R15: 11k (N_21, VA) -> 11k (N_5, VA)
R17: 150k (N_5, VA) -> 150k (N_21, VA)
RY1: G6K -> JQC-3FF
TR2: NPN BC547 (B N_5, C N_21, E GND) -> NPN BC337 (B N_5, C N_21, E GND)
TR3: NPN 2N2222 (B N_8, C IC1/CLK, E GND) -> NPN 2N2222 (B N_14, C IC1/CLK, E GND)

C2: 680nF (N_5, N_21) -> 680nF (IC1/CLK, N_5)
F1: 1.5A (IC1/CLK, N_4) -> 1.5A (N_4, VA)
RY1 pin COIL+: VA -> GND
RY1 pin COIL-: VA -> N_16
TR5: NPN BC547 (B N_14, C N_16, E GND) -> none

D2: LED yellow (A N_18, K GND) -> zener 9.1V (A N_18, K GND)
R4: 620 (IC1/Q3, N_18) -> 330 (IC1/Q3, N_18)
_____
From the opening line of the data above through the line holding "TR3: NPN 2N2222", give every line again exactly as it stands.

R15: 11k (N_21, VA) -> 11k (N_5, VA)
R17: 150k (N_5, VA) -> 150k (N_21, VA)
RY1: G6K -> JQC-3FF
TR2: NPN BC547 (B N_5, C N_21, E GND) -> NPN BC337 (B N_5, C N_21, E GND)
TR3: NPN 2N2222 (B N_8, C IC1/CLK, E GND) -> NPN 2N2222 (B N_14, C IC1/CLK, E GND)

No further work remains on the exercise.